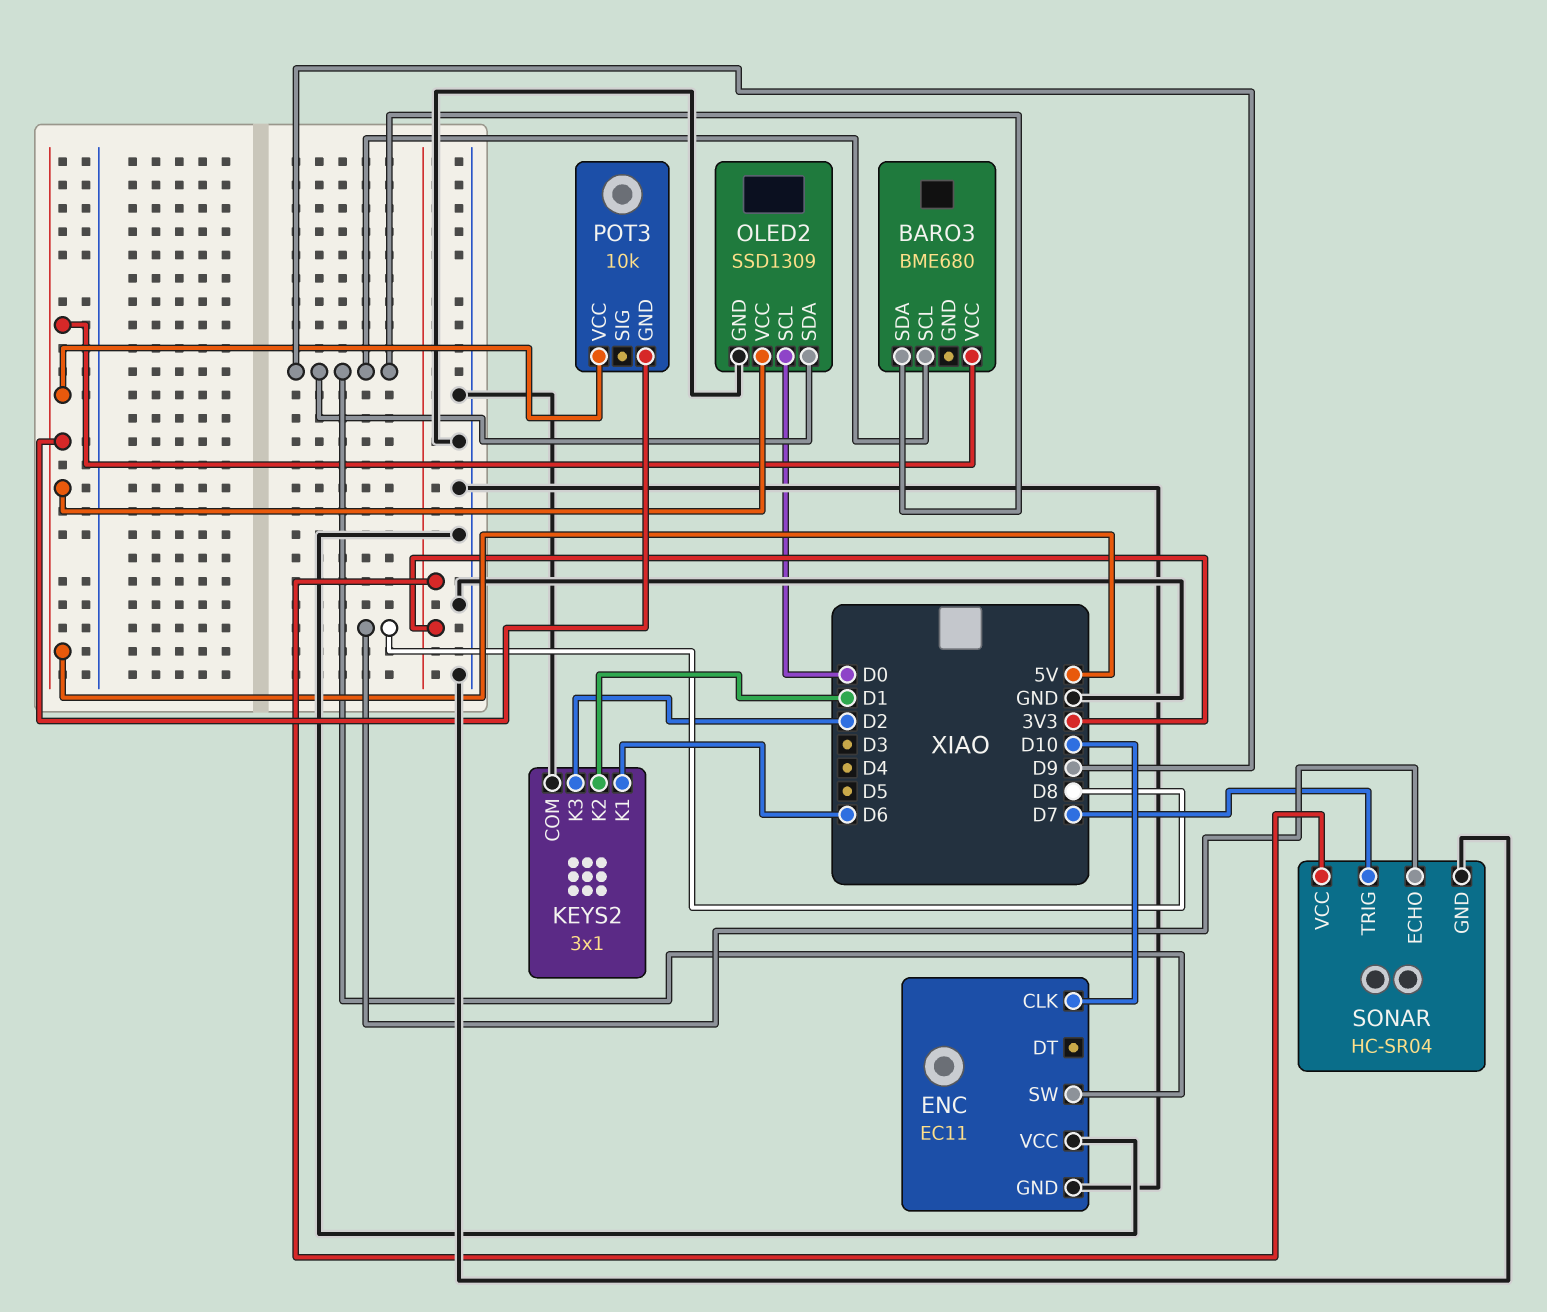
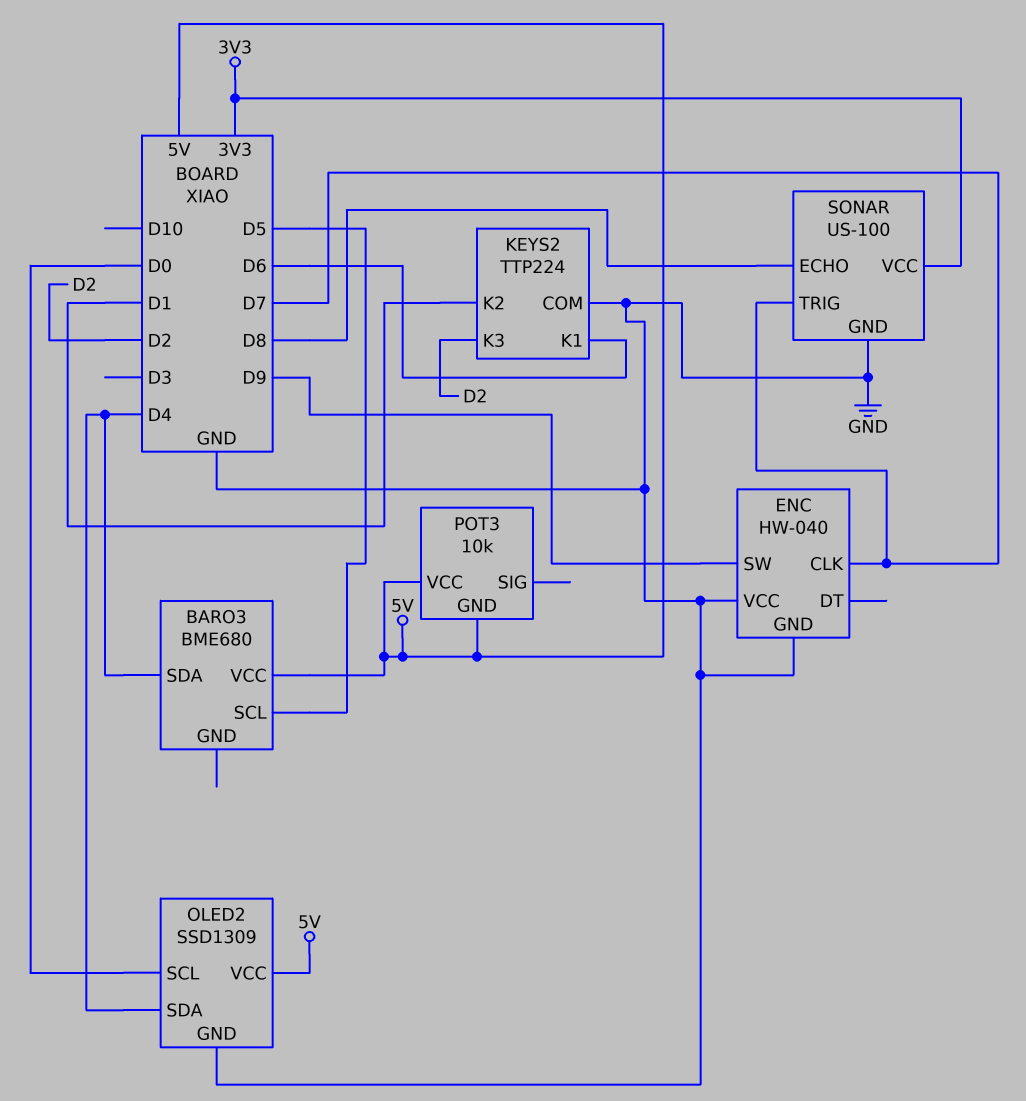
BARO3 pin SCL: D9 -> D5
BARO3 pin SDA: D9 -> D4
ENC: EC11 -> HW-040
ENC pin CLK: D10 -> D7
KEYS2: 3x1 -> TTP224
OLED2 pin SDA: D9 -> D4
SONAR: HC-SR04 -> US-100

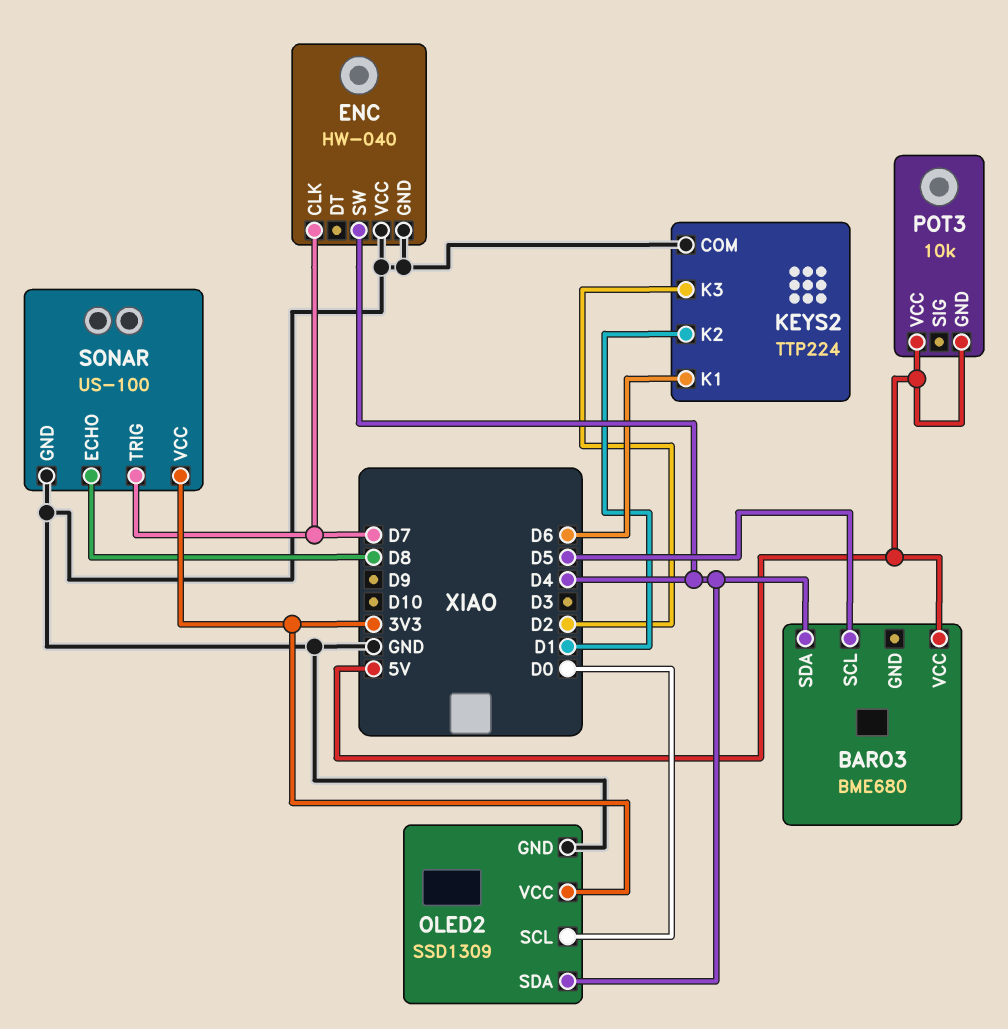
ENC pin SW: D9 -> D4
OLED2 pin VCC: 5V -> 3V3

::::::

## What the task asks
Without changing a word, retype the data above and omit its pictures.

## Answer to this task
BARO3 pin SCL: D9 -> D5
BARO3 pin SDA: D9 -> D4
ENC: EC11 -> HW-040
ENC pin CLK: D10 -> D7
KEYS2: 3x1 -> TTP224
OLED2 pin SDA: D9 -> D4
SONAR: HC-SR04 -> US-100

ENC pin SW: D9 -> D4
OLED2 pin VCC: 5V -> 3V3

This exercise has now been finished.